▸ **Records provided**
# # # # # # #

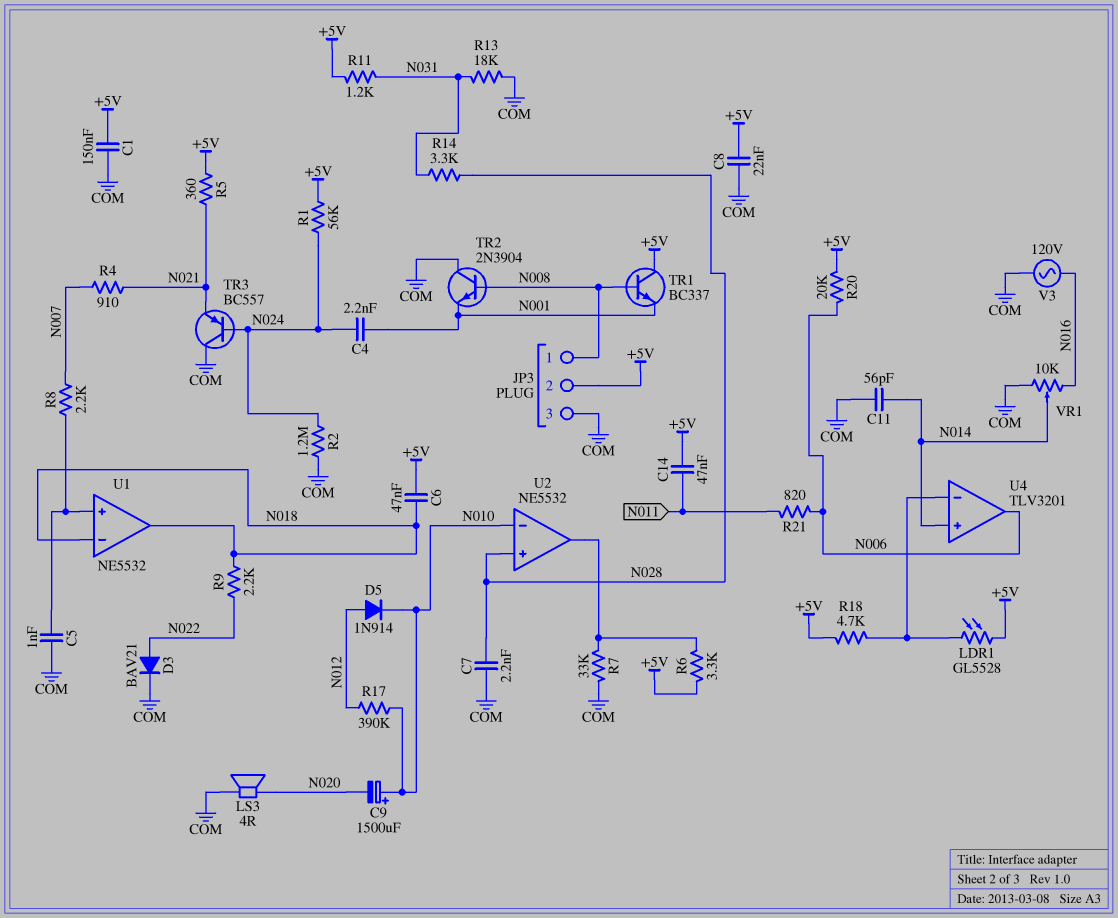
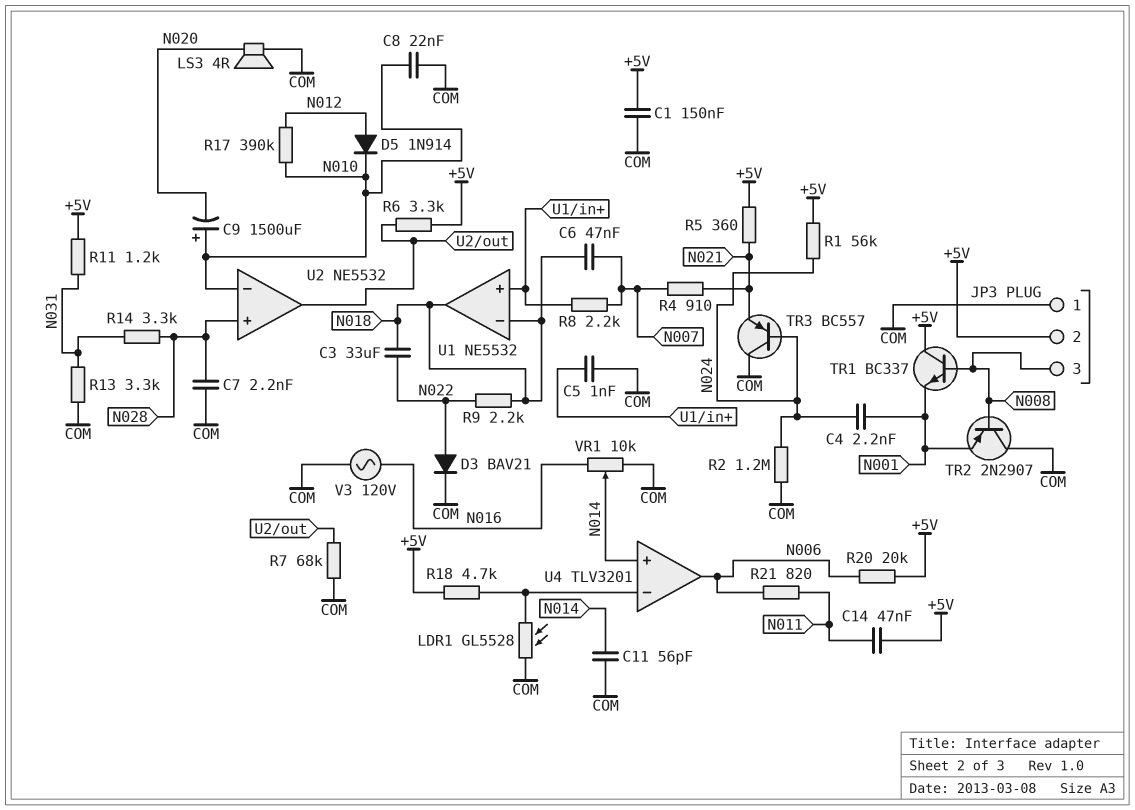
C3: none -> 33uF (N018, N022)
C6: 47nF (+5V, N018) -> 47nF (N007, N018)
C8: 22nF (+5V, COM) -> 22nF (COM, N010)
JP3 pin 1: N008 -> COM
JP3 pin 3: COM -> N008
LDR1: GL5528 (+5V, U4/in-) -> GL5528 (COM, U4/in-)
R7: 33k (COM, U2/out) -> 68k (COM, U2/out)
R13: 18k (COM, N031) -> 3.3k (COM, N031)
TR2: NPN 2N3904 (B N008, C COM, E N001) -> PNP 2N2907 (B N008, C COM, E N001)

# # # # # # #

▸ **Work order**
Copy out exactly the lines from the line with "JP3 pin 1: N008 -> COM" to the end of the listing, including both of those lines, and give nothing else.

▸ **Expected answer**
JP3 pin 1: N008 -> COM
JP3 pin 3: COM -> N008
LDR1: GL5528 (+5V, U4/in-) -> GL5528 (COM, U4/in-)
R7: 33k (COM, U2/out) -> 68k (COM, U2/out)
R13: 18k (COM, N031) -> 3.3k (COM, N031)
TR2: NPN 2N3904 (B N008, C COM, E N001) -> PNP 2N2907 (B N008, C COM, E N001)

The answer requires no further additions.